Problem details:
The entire listing, reproduced exactly and stripped of images, is the expected output.
Content starts
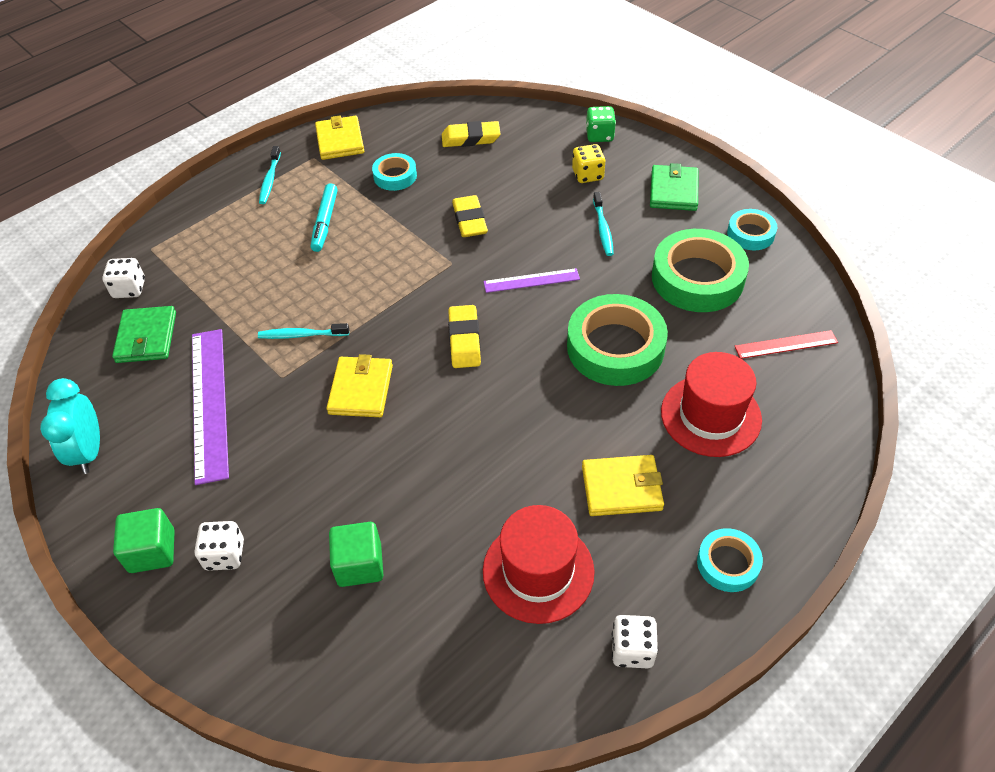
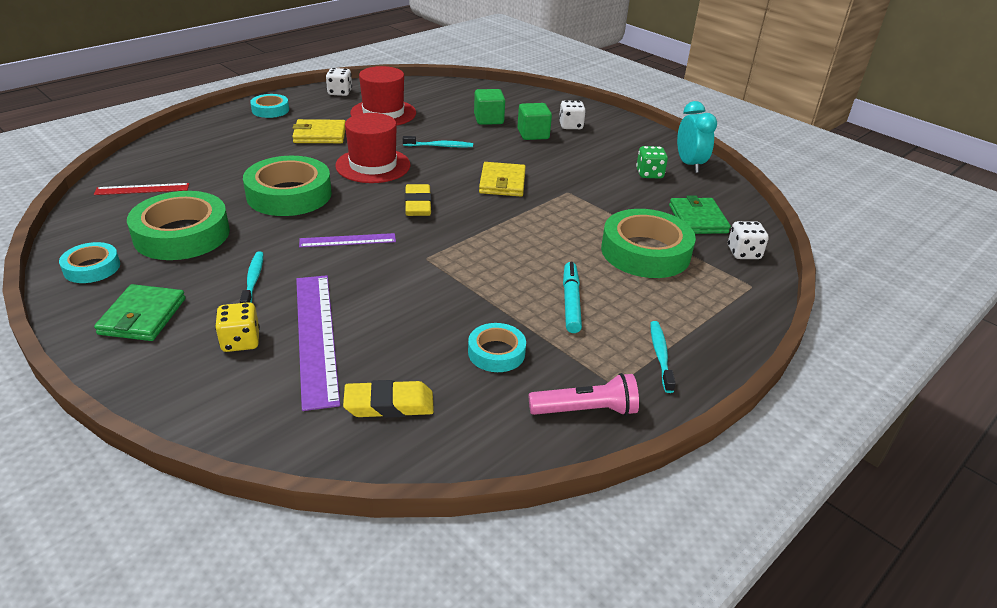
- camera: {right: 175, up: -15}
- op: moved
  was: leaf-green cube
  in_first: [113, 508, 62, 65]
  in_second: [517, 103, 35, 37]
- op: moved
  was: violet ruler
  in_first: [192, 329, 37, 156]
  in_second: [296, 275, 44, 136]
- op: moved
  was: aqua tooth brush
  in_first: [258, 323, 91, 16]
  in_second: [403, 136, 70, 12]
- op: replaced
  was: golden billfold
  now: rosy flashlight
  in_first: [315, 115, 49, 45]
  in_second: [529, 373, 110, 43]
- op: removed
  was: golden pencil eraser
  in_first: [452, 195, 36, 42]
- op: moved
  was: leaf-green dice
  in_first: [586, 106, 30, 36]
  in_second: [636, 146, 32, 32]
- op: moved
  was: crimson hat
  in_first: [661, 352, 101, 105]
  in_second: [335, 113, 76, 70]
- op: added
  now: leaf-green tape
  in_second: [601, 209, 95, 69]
Content ends
Task output:
- camera: {right: 175, up: -15}
- op: moved
  was: leaf-green cube
  in_first: [113, 508, 62, 65]
  in_second: [517, 103, 35, 37]
- op: moved
  was: violet ruler
  in_first: [192, 329, 37, 156]
  in_second: [296, 275, 44, 136]
- op: moved
  was: aqua tooth brush
  in_first: [258, 323, 91, 16]
  in_second: [403, 136, 70, 12]
- op: replaced
  was: golden billfold
  now: rosy flashlight
  in_first: [315, 115, 49, 45]
  in_second: [529, 373, 110, 43]
- op: removed
  was: golden pencil eraser
  in_first: [452, 195, 36, 42]
- op: moved
  was: leaf-green dice
  in_first: [586, 106, 30, 36]
  in_second: [636, 146, 32, 32]
- op: moved
  was: crimson hat
  in_first: [661, 352, 101, 105]
  in_second: [335, 113, 76, 70]
- op: added
  now: leaf-green tape
  in_second: [601, 209, 95, 69]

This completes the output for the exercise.